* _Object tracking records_
%%
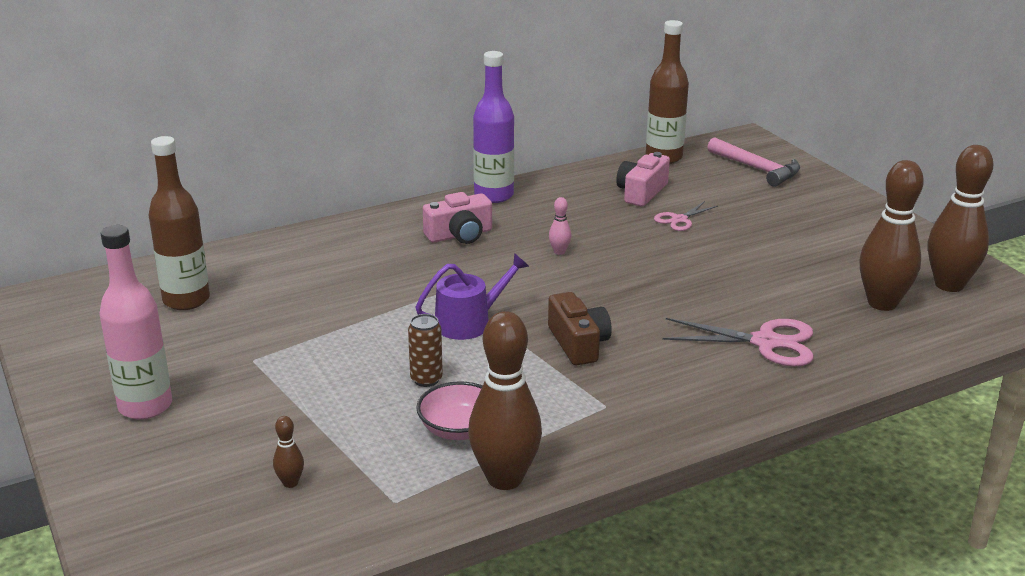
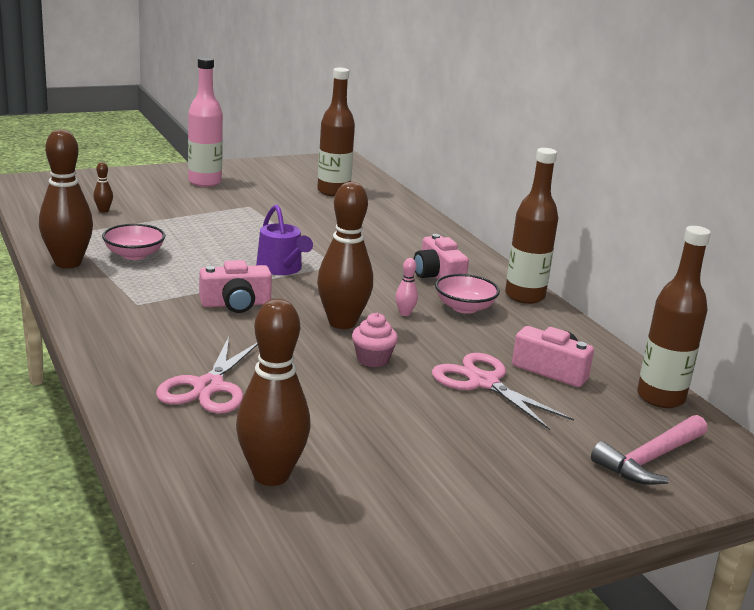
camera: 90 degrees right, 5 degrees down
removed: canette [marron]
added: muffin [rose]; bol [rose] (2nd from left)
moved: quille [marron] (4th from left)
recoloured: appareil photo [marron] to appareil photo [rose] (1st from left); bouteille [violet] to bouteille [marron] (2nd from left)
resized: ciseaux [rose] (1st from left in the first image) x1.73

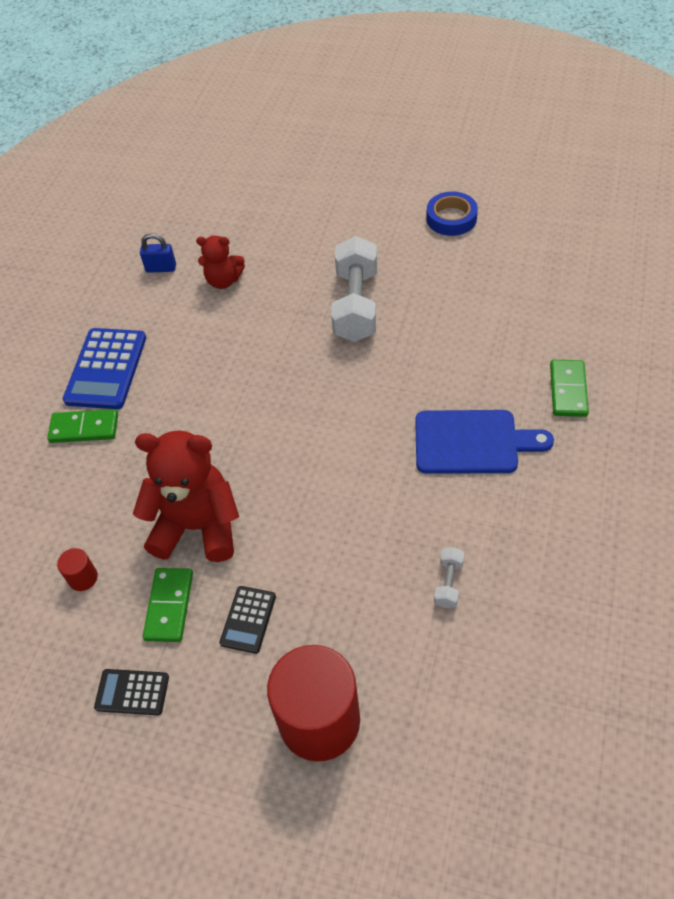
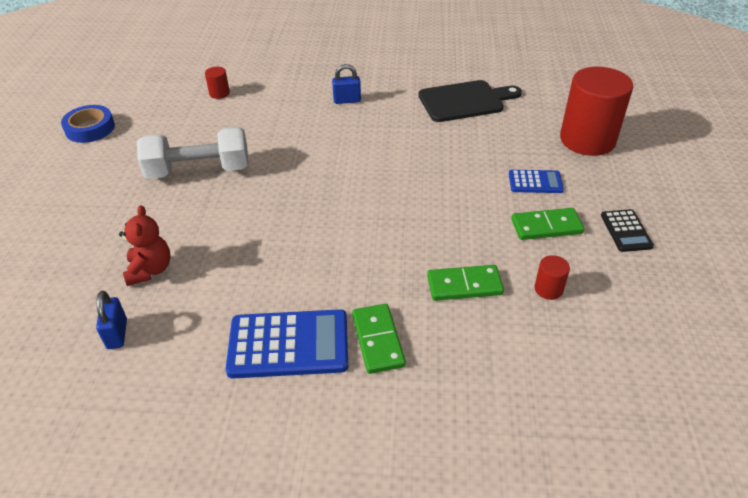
camera: 105 degrees left, 10 degrees down
removed: ours en peluche [rouge] (1st from left)
added: cylindre [rouge] (1st from left)
moved: domino [vert] (3rd from left in the first image) to domino [vert] (2nd from left)
replaced: planche à découper [bleu] to cadenas [bleu] (2nd from left); haltère [blanc] (2nd from left) to planche à découper [noir]
recoloured: calculatrice [noir] (2nd from left) to calculatrice [bleu] (2nd from left)

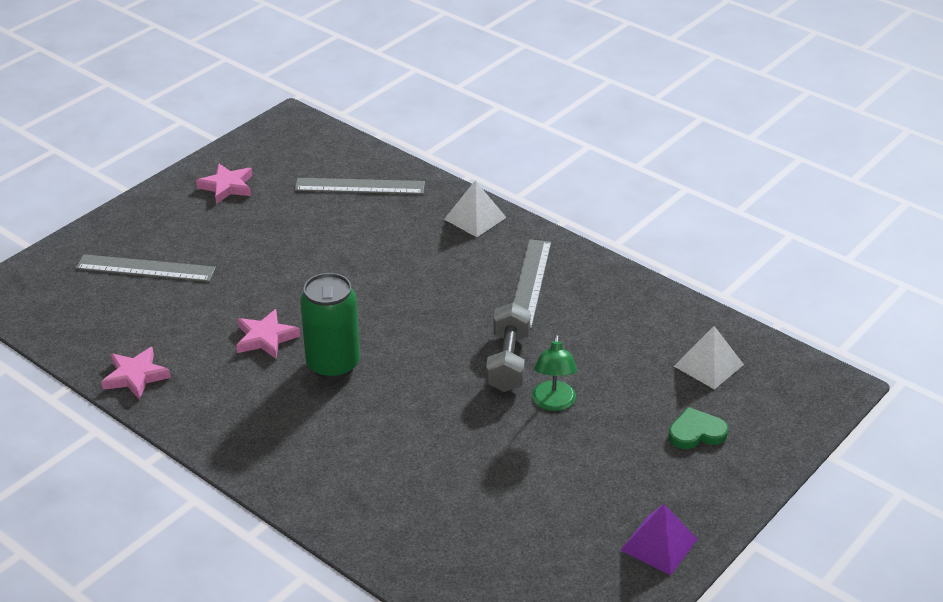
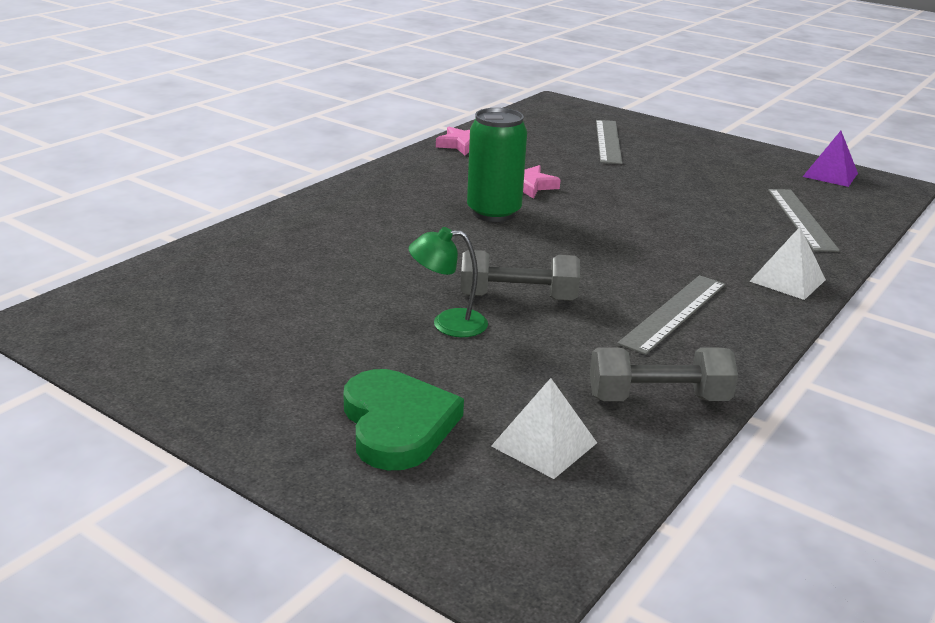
camera: 85 degrees right, 10 degrees down
removed: étoile [rose] (2nd from left)
added: haltère [gris] (2nd from left)
moved: pyramide [violet]
turned: règle [gris] (3rd from left in the first image) 60 degrees counterclockwise
resized: cœur [vert] x1.67

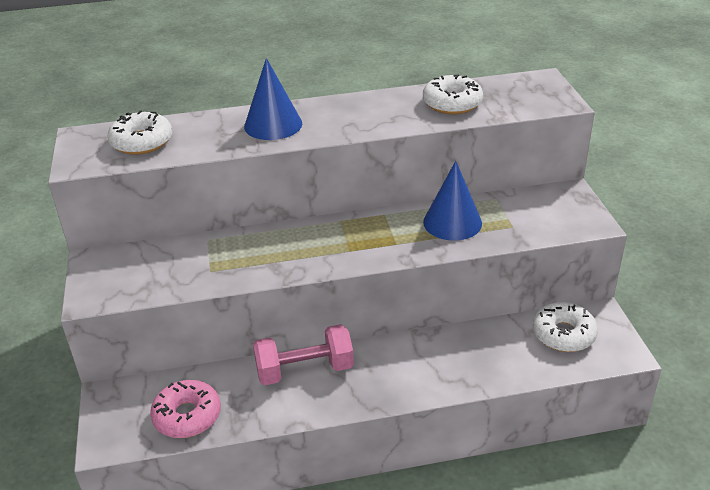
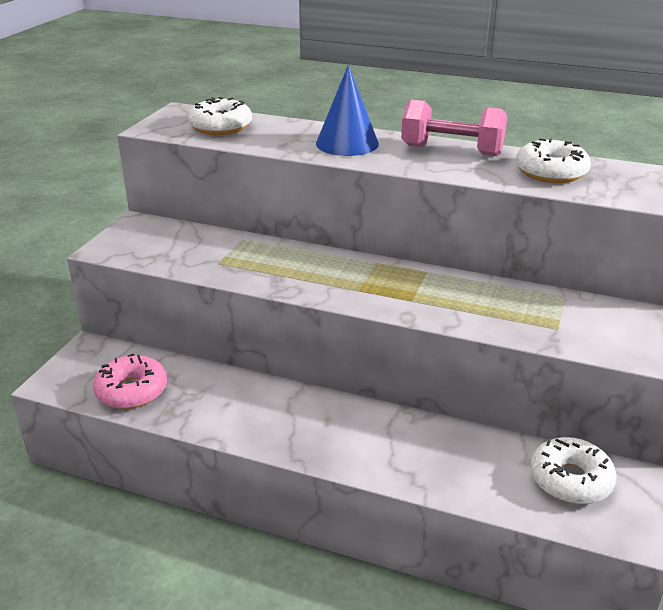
camera: 30 degrees right, 5 degrees down
removed: cône [bleu] (2nd from left)
moved: haltère [rose]

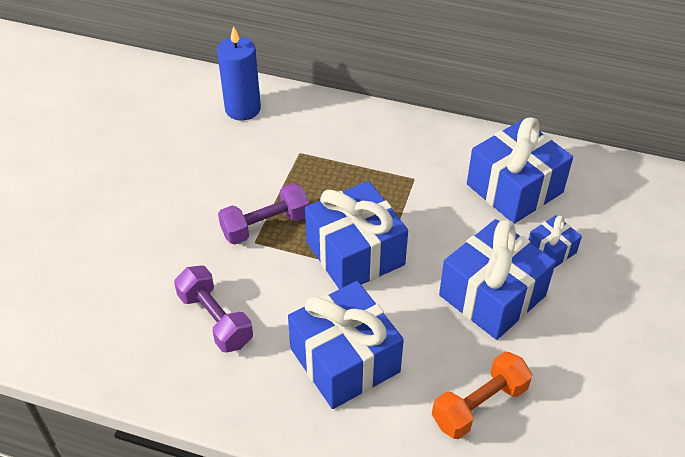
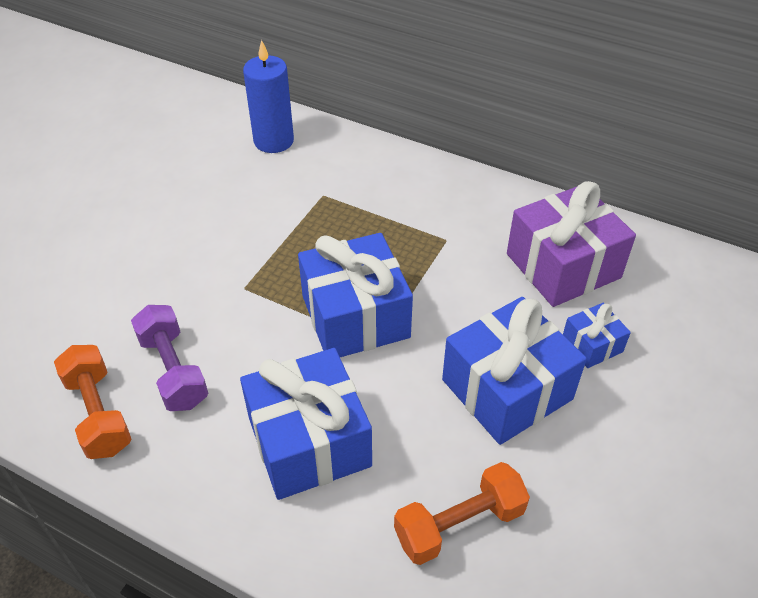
camera: 10 degrees right, 0 degrees up
removed: haltère [violet] (2nd from left)
added: haltère [orange] (1st from left)
recoloured: cadeau [bleu] (4th from left) to cadeau [violet]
%%
* _WORK TO BE COMPLETED_
Exactly reproduce each record, leaving out any pictures.

* _TASK ANSWER_
camera: 90 degrees right, 5 degrees down
removed: canette [marron]
added: muffin [rose]; bol [rose] (2nd from left)
moved: quille [marron] (4th from left)
recoloured: appareil photo [marron] to appareil photo [rose] (1st from left); bouteille [violet] to bouteille [marron] (2nd from left)
resized: ciseaux [rose] (1st from left in the first image) x1.73

camera: 105 degrees left, 10 degrees down
removed: ours en peluche [rouge] (1st from left)
added: cylindre [rouge] (1st from left)
moved: domino [vert] (3rd from left in the first image) to domino [vert] (2nd from left)
replaced: planche à découper [bleu] to cadenas [bleu] (2nd from left); haltère [blanc] (2nd from left) to planche à découper [noir]
recoloured: calculatrice [noir] (2nd from left) to calculatrice [bleu] (2nd from left)

camera: 85 degrees right, 10 degrees down
removed: étoile [rose] (2nd from left)
added: haltère [gris] (2nd from left)
moved: pyramide [violet]
turned: règle [gris] (3rd from left in the first image) 60 degrees counterclockwise
resized: cœur [vert] x1.67

camera: 30 degrees right, 5 degrees down
removed: cône [bleu] (2nd from left)
moved: haltère [rose]

camera: 10 degrees right, 0 degrees up
removed: haltère [violet] (2nd from left)
added: haltère [orange] (1st from left)
recoloured: cadeau [bleu] (4th from left) to cadeau [violet]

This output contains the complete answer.